#### [Task statement]
Whatever the records hold, copy it exactly and completely.

[Coordinate-based object records]
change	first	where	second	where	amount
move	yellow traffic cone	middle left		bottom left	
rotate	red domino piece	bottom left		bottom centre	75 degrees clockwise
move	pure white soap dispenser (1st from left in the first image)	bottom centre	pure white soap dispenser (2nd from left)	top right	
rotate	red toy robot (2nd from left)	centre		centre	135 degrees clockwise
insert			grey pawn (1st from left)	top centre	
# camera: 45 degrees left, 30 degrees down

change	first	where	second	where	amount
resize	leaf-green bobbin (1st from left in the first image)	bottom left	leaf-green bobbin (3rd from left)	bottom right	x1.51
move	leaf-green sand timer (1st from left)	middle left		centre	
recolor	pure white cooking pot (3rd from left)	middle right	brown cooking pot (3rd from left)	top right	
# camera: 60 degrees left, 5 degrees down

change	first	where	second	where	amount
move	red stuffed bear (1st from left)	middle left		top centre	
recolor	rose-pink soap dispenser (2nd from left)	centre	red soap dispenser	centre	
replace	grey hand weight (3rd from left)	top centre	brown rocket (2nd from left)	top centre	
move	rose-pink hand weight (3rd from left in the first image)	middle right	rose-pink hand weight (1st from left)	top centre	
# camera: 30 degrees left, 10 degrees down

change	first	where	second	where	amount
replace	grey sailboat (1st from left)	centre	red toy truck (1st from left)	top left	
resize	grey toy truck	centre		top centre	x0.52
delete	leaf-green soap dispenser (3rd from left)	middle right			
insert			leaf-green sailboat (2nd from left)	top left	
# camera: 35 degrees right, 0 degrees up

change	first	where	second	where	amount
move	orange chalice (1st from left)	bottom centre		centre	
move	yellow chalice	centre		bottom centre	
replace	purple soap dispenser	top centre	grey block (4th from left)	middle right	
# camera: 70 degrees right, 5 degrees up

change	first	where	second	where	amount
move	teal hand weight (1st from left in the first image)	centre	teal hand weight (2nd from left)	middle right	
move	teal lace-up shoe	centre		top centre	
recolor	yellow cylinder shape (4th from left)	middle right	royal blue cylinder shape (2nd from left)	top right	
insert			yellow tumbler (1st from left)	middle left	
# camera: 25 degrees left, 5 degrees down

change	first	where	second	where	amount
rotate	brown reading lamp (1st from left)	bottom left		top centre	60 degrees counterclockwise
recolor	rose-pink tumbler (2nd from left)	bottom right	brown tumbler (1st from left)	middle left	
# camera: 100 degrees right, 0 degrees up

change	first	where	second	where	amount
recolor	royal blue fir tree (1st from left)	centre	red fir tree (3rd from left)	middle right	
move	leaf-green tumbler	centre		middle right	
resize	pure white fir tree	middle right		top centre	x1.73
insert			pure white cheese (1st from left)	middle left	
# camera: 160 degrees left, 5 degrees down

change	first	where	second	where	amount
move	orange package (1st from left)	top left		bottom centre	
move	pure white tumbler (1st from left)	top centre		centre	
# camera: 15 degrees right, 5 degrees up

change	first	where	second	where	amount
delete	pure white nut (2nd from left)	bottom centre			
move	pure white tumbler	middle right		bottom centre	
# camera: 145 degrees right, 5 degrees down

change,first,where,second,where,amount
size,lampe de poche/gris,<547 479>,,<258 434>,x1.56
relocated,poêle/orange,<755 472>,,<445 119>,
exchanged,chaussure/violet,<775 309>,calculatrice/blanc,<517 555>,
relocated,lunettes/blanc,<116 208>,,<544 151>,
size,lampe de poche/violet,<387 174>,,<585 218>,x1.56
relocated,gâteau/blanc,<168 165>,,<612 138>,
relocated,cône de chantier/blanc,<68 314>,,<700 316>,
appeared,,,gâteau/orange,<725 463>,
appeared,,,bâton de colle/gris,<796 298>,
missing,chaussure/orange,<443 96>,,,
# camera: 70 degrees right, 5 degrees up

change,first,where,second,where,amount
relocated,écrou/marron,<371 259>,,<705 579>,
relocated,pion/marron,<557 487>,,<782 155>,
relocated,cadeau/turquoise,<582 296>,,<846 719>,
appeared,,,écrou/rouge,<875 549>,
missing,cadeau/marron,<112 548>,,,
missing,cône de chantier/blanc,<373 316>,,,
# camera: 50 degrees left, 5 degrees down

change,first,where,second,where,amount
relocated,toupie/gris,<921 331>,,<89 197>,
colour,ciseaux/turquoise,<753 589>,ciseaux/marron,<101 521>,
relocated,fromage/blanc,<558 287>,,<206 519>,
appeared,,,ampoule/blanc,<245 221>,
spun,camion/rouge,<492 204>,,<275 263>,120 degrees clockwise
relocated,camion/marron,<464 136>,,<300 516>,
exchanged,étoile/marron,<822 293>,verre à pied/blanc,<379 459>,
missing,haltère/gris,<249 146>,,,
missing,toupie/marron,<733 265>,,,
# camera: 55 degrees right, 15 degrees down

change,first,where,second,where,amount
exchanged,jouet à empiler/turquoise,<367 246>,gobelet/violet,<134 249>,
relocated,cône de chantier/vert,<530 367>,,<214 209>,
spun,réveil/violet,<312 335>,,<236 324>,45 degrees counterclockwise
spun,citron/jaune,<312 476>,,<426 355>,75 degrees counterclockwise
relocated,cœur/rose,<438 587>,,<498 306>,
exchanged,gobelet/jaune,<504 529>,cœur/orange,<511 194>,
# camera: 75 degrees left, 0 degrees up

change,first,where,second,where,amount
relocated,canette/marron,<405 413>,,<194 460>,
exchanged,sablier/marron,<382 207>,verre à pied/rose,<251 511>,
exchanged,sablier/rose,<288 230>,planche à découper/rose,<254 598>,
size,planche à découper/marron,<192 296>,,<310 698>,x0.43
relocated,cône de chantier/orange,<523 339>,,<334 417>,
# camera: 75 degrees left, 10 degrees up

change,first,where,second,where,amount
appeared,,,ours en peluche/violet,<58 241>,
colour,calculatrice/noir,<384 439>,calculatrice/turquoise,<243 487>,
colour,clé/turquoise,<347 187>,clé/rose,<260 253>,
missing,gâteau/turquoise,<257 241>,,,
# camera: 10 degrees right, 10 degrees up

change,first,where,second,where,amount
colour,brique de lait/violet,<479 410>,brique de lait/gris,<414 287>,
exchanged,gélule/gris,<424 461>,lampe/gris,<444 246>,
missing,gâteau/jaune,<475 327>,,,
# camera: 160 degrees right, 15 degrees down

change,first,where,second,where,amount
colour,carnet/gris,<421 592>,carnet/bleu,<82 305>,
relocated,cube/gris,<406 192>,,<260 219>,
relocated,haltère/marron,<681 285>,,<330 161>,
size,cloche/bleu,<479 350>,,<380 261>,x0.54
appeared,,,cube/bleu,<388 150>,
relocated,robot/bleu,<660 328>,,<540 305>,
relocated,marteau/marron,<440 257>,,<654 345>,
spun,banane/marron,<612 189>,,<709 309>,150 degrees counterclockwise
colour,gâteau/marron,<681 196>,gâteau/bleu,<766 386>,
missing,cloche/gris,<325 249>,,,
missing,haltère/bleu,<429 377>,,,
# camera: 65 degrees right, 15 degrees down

#### [Solution to this problem]
change	first	where	second	where	amount
move	yellow traffic cone	middle left		bottom left	
rotate	red domino piece	bottom left		bottom centre	75 degrees clockwise
move	pure white soap dispenser (1st from left in the first image)	bottom centre	pure white soap dispenser (2nd from left)	top right	
rotate	red toy robot (2nd from left)	centre		centre	135 degrees clockwise
insert			grey pawn (1st from left)	top centre	
# camera: 45 degrees left, 30 degrees down

change	first	where	second	where	amount
resize	leaf-green bobbin (1st from left in the first image)	bottom left	leaf-green bobbin (3rd from left)	bottom right	x1.51
move	leaf-green sand timer (1st from left)	middle left		centre	
recolor	pure white cooking pot (3rd from left)	middle right	brown cooking pot (3rd from left)	top right	
# camera: 60 degrees left, 5 degrees down

change	first	where	second	where	amount
move	red stuffed bear (1st from left)	middle left		top centre	
recolor	rose-pink soap dispenser (2nd from left)	centre	red soap dispenser	centre	
replace	grey hand weight (3rd from left)	top centre	brown rocket (2nd from left)	top centre	
move	rose-pink hand weight (3rd from left in the first image)	middle right	rose-pink hand weight (1st from left)	top centre	
# camera: 30 degrees left, 10 degrees down

change	first	where	second	where	amount
replace	grey sailboat (1st from left)	centre	red toy truck (1st from left)	top left	
resize	grey toy truck	centre		top centre	x0.52
delete	leaf-green soap dispenser (3rd from left)	middle right			
insert			leaf-green sailboat (2nd from left)	top left	
# camera: 35 degrees right, 0 degrees up

change	first	where	second	where	amount
move	orange chalice (1st from left)	bottom centre		centre	
move	yellow chalice	centre		bottom centre	
replace	purple soap dispenser	top centre	grey block (4th from left)	middle right	
# camera: 70 degrees right, 5 degrees up

change	first	where	second	where	amount
move	teal hand weight (1st from left in the first image)	centre	teal hand weight (2nd from left)	middle right	
move	teal lace-up shoe	centre		top centre	
recolor	yellow cylinder shape (4th from left)	middle right	royal blue cylinder shape (2nd from left)	top right	
insert			yellow tumbler (1st from left)	middle left	
# camera: 25 degrees left, 5 degrees down

change	first	where	second	where	amount
rotate	brown reading lamp (1st from left)	bottom left		top centre	60 degrees counterclockwise
recolor	rose-pink tumbler (2nd from left)	bottom right	brown tumbler (1st from left)	middle left	
# camera: 100 degrees right, 0 degrees up

change	first	where	second	where	amount
recolor	royal blue fir tree (1st from left)	centre	red fir tree (3rd from left)	middle right	
move	leaf-green tumbler	centre		middle right	
resize	pure white fir tree	middle right		top centre	x1.73
insert			pure white cheese (1st from left)	middle left	
# camera: 160 degrees left, 5 degrees down

change	first	where	second	where	amount
move	orange package (1st from left)	top left		bottom centre	
move	pure white tumbler (1st from left)	top centre		centre	
# camera: 15 degrees right, 5 degrees up

change	first	where	second	where	amount
delete	pure white nut (2nd from left)	bottom centre			
move	pure white tumbler	middle right		bottom centre	
# camera: 145 degrees right, 5 degrees down

change,first,where,second,where,amount
size,lampe de poche/gris,<547 479>,,<258 434>,x1.56
relocated,poêle/orange,<755 472>,,<445 119>,
exchanged,chaussure/violet,<775 309>,calculatrice/blanc,<517 555>,
relocated,lunettes/blanc,<116 208>,,<544 151>,
size,lampe de poche/violet,<387 174>,,<585 218>,x1.56
relocated,gâteau/blanc,<168 165>,,<612 138>,
relocated,cône de chantier/blanc,<68 314>,,<700 316>,
appeared,,,gâteau/orange,<725 463>,
appeared,,,bâton de colle/gris,<796 298>,
missing,chaussure/orange,<443 96>,,,
# camera: 70 degrees right, 5 degrees up

change,first,where,second,where,amount
relocated,écrou/marron,<371 259>,,<705 579>,
relocated,pion/marron,<557 487>,,<782 155>,
relocated,cadeau/turquoise,<582 296>,,<846 719>,
appeared,,,écrou/rouge,<875 549>,
missing,cadeau/marron,<112 548>,,,
missing,cône de chantier/blanc,<373 316>,,,
# camera: 50 degrees left, 5 degrees down

change,first,where,second,where,amount
relocated,toupie/gris,<921 331>,,<89 197>,
colour,ciseaux/turquoise,<753 589>,ciseaux/marron,<101 521>,
relocated,fromage/blanc,<558 287>,,<206 519>,
appeared,,,ampoule/blanc,<245 221>,
spun,camion/rouge,<492 204>,,<275 263>,120 degrees clockwise
relocated,camion/marron,<464 136>,,<300 516>,
exchanged,étoile/marron,<822 293>,verre à pied/blanc,<379 459>,
missing,haltère/gris,<249 146>,,,
missing,toupie/marron,<733 265>,,,
# camera: 55 degrees right, 15 degrees down

change,first,where,second,where,amount
exchanged,jouet à empiler/turquoise,<367 246>,gobelet/violet,<134 249>,
relocated,cône de chantier/vert,<530 367>,,<214 209>,
spun,réveil/violet,<312 335>,,<236 324>,45 degrees counterclockwise
spun,citron/jaune,<312 476>,,<426 355>,75 degrees counterclockwise
relocated,cœur/rose,<438 587>,,<498 306>,
exchanged,gobelet/jaune,<504 529>,cœur/orange,<511 194>,
# camera: 75 degrees left, 0 degrees up

change,first,where,second,where,amount
relocated,canette/marron,<405 413>,,<194 460>,
exchanged,sablier/marron,<382 207>,verre à pied/rose,<251 511>,
exchanged,sablier/rose,<288 230>,planche à découper/rose,<254 598>,
size,planche à découper/marron,<192 296>,,<310 698>,x0.43
relocated,cône de chantier/orange,<523 339>,,<334 417>,
# camera: 75 degrees left, 10 degrees up

change,first,where,second,where,amount
appeared,,,ours en peluche/violet,<58 241>,
colour,calculatrice/noir,<384 439>,calculatrice/turquoise,<243 487>,
colour,clé/turquoise,<347 187>,clé/rose,<260 253>,
missing,gâteau/turquoise,<257 241>,,,
# camera: 10 degrees right, 10 degrees up

change,first,where,second,where,amount
colour,brique de lait/violet,<479 410>,brique de lait/gris,<414 287>,
exchanged,gélule/gris,<424 461>,lampe/gris,<444 246>,
missing,gâteau/jaune,<475 327>,,,
# camera: 160 degrees right, 15 degrees down

change,first,where,second,where,amount
colour,carnet/gris,<421 592>,carnet/bleu,<82 305>,
relocated,cube/gris,<406 192>,,<260 219>,
relocated,haltère/marron,<681 285>,,<330 161>,
size,cloche/bleu,<479 350>,,<380 261>,x0.54
appeared,,,cube/bleu,<388 150>,
relocated,robot/bleu,<660 328>,,<540 305>,
relocated,marteau/marron,<440 257>,,<654 345>,
spun,banane/marron,<612 189>,,<709 309>,150 degrees counterclockwise
colour,gâteau/marron,<681 196>,gâteau/bleu,<766 386>,
missing,cloche/gris,<325 249>,,,
missing,haltère/bleu,<429 377>,,,
# camera: 65 degrees right, 15 degrees down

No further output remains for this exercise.